■ What this task involves:
Restate word for word the lines below, from the one containing "none -> pink brick B8:G8 level 1" through the final line, with no pictures included.

-=-=-=-=-

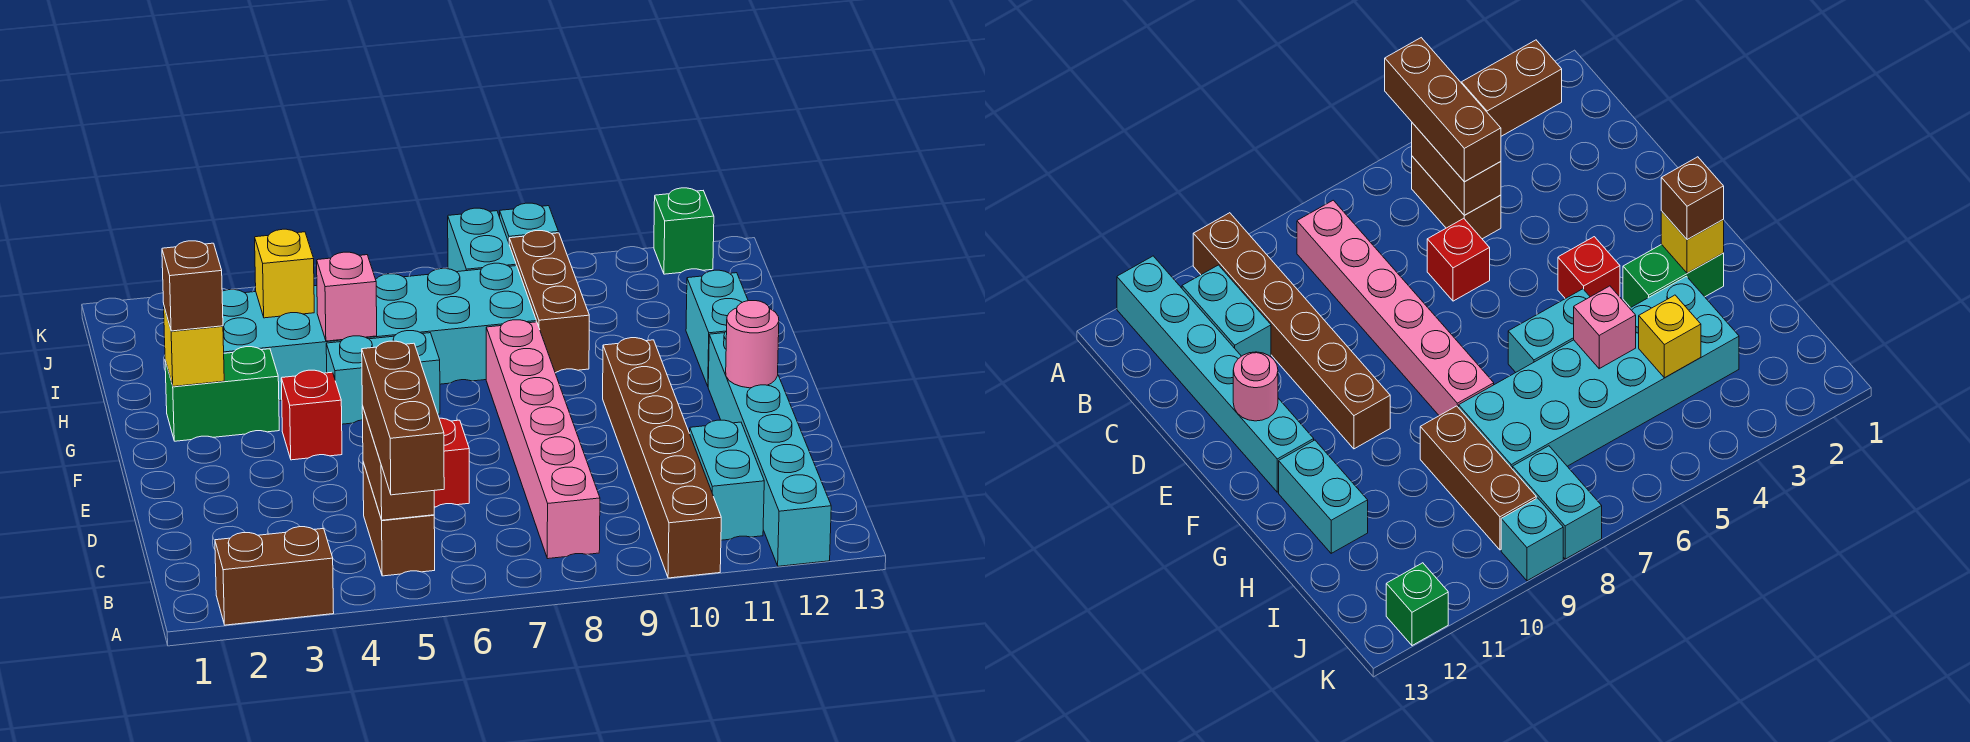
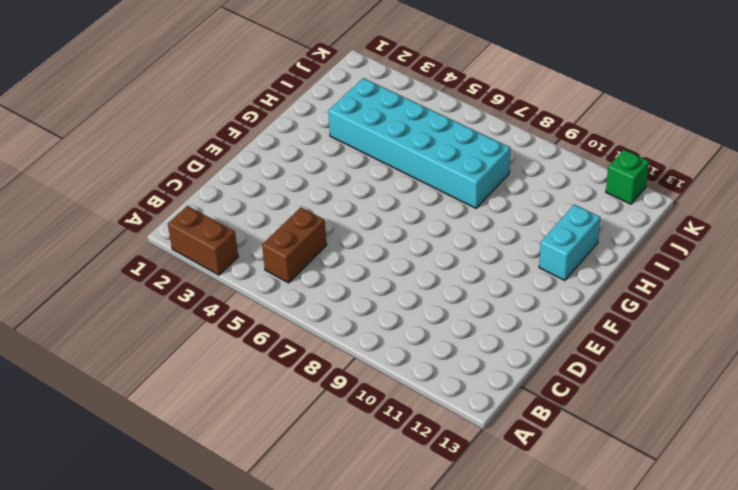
none -> brown brick A10:F10 level 1
none -> cyan brick A12:F12 level 1
none -> pink brick B8:G8 level 1

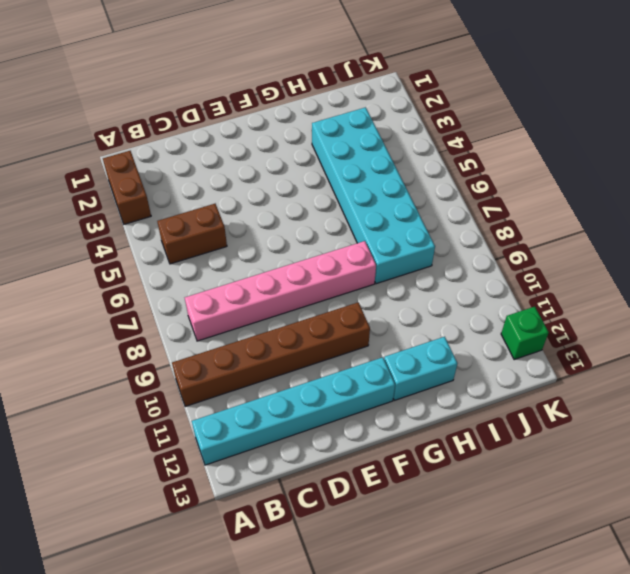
none -> cyan brick B11:C11 level 1
none -> red brick D6 level 1
none -> red brick F4 level 1

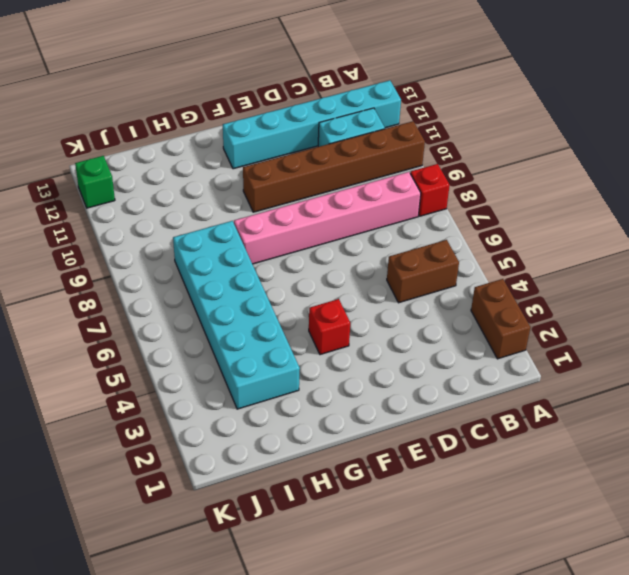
red brick A8 level 1 -> red brick D6 level 1
none -> green brick G2:G3 level 1
none -> cyan brick G5:G6 level 1
none -> cyan brick G12:H12 level 1

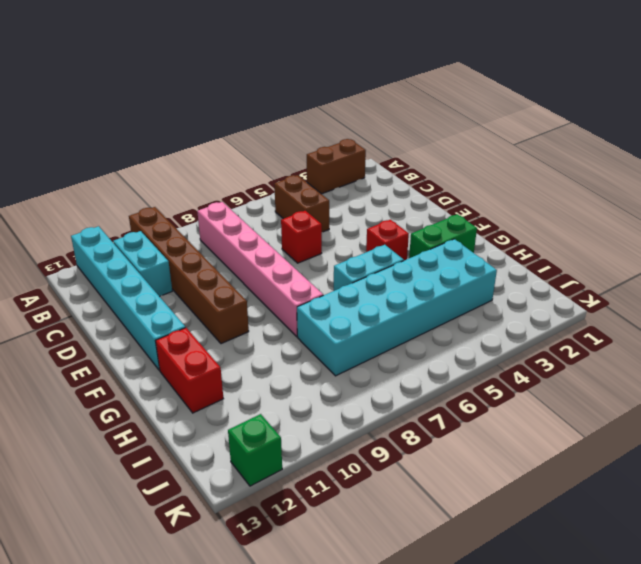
red brick G12:H12 level 1 -> cyan brick G12:H12 level 1
none -> brown brick H9:J9 level 1
none -> cyan brick J8:K8 level 1
none -> cyan brick K9 level 1

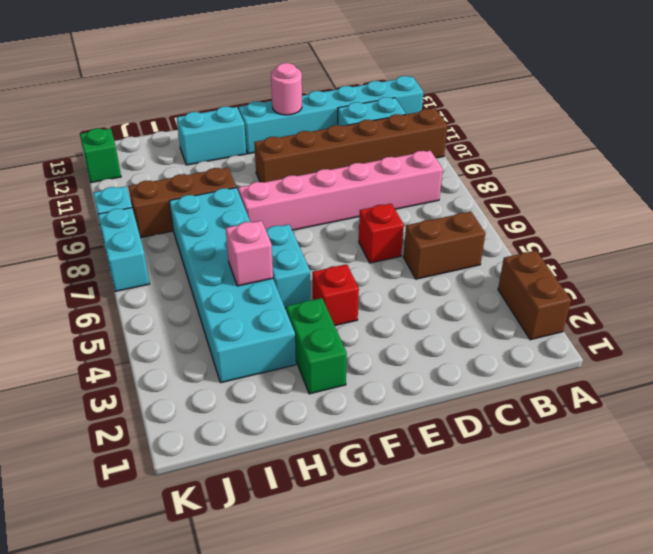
cyan brick K7:K8 level 1 -> cyan brick J8:K8 level 1
none -> brown brick B5:C5 level 2
none -> yellow brick G2 level 2
none -> yellow brick I4 level 2

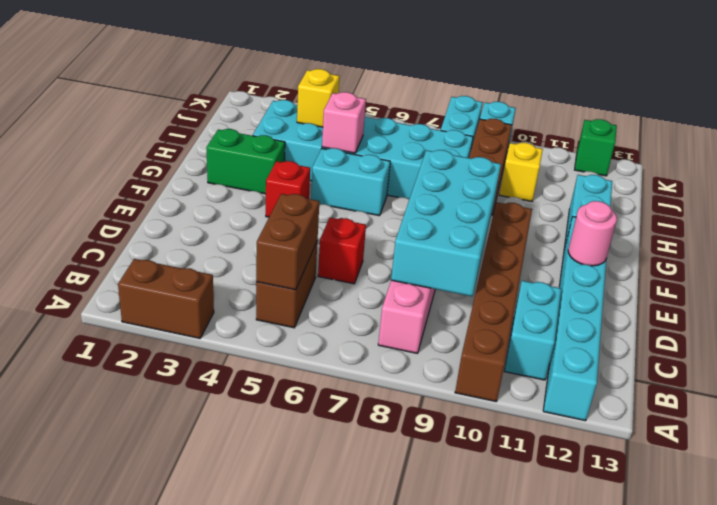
cyan brick C8:F9 level 2 -> none
yellow brick I10 level 1 -> yellow brick G2 level 2
none -> brown brick A5:C5 level 3
none -> brown brick G2 level 3

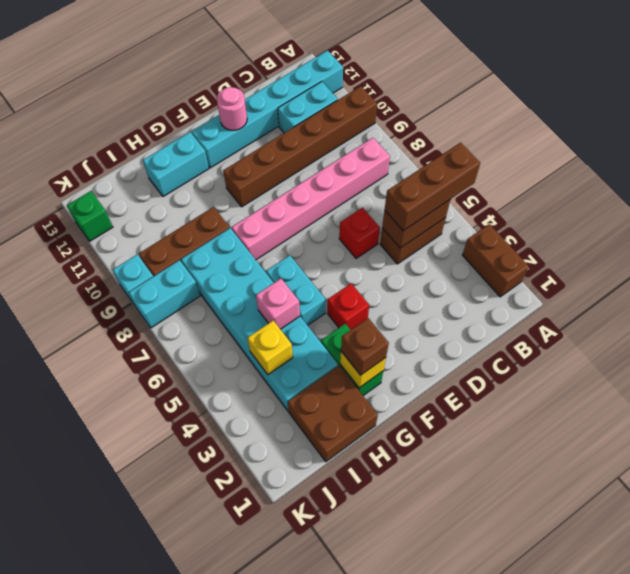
brown brick H1:I2 level 1 -> none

-=-=-=-=-

■ Task response:
none -> pink brick B8:G8 level 1

none -> cyan brick B11:C11 level 1
none -> red brick D6 level 1
none -> red brick F4 level 1

red brick A8 level 1 -> red brick D6 level 1
none -> green brick G2:G3 level 1
none -> cyan brick G5:G6 level 1
none -> cyan brick G12:H12 level 1

red brick G12:H12 level 1 -> cyan brick G12:H12 level 1
none -> brown brick H9:J9 level 1
none -> cyan brick J8:K8 level 1
none -> cyan brick K9 level 1

cyan brick K7:K8 level 1 -> cyan brick J8:K8 level 1
none -> brown brick B5:C5 level 2
none -> yellow brick G2 level 2
none -> yellow brick I4 level 2

cyan brick C8:F9 level 2 -> none
yellow brick I10 level 1 -> yellow brick G2 level 2
none -> brown brick A5:C5 level 3
none -> brown brick G2 level 3

brown brick H1:I2 level 1 -> none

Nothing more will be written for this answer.